• **SUPPLIED DATA**
■ ■ ■ ■ ■

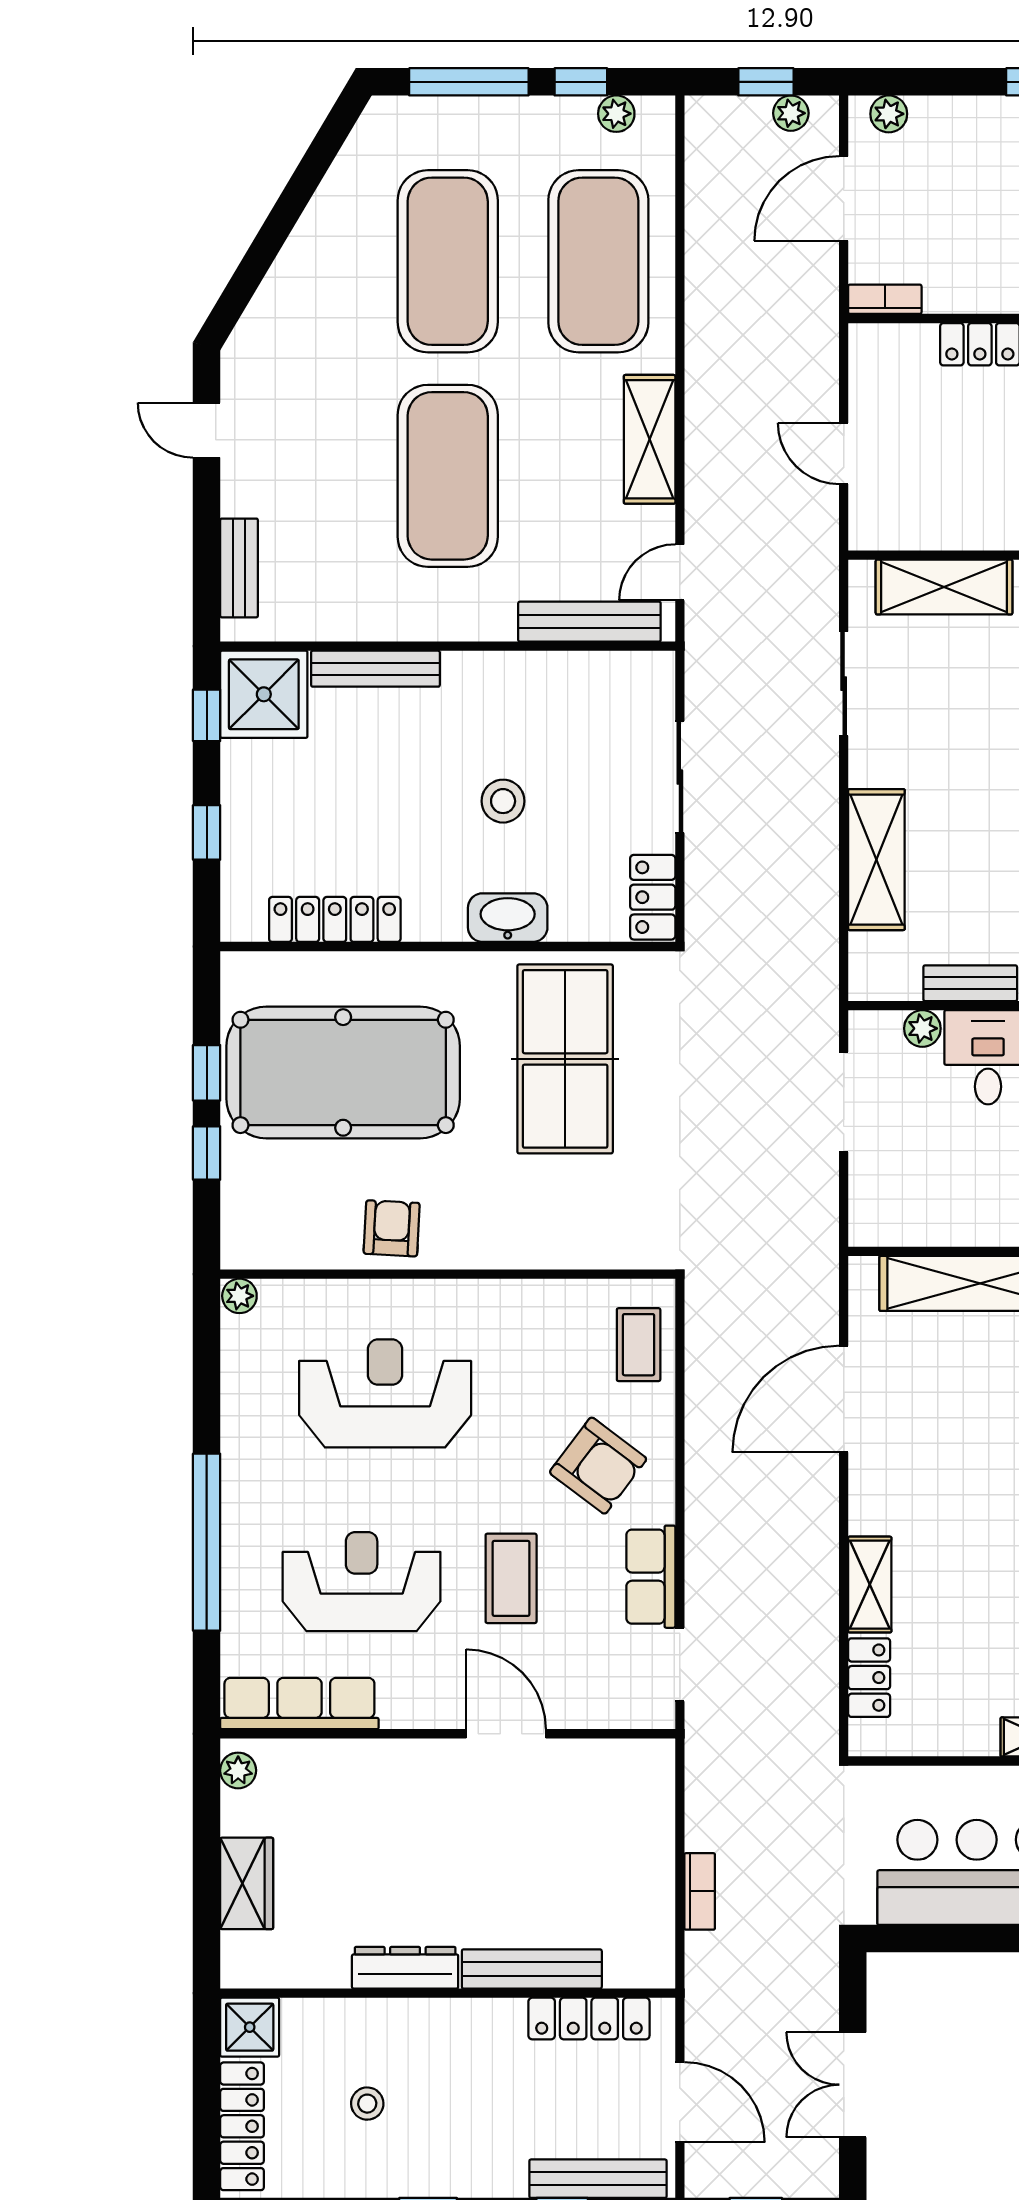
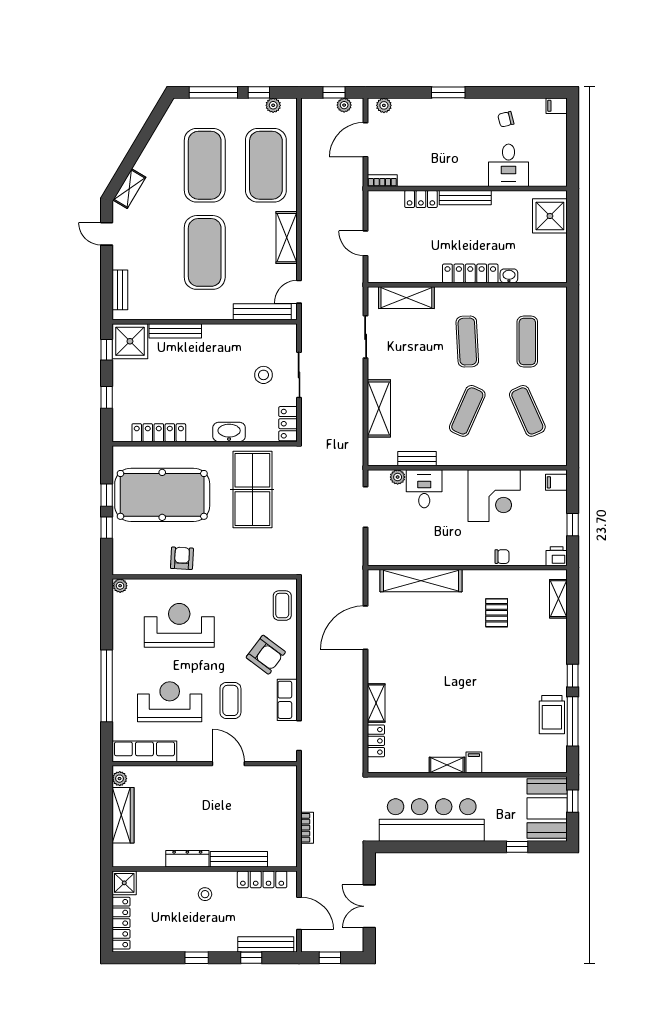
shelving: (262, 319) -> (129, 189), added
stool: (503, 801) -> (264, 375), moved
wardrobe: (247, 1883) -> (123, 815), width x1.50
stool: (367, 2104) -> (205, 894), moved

■ ■ ■ ■ ■

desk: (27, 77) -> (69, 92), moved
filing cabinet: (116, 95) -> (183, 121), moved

■ ■ ■ ■ ■

• **TRY IT**
Your task is to restate, word for word, only those lines above that fall between the line holding "wardrobe: (247, 1883)" and the line holding "stool: (367, 2104) -> (205, 894), moved", inclusive.

• **TASK OUTPUT**
wardrobe: (247, 1883) -> (123, 815), width x1.50
stool: (367, 2104) -> (205, 894), moved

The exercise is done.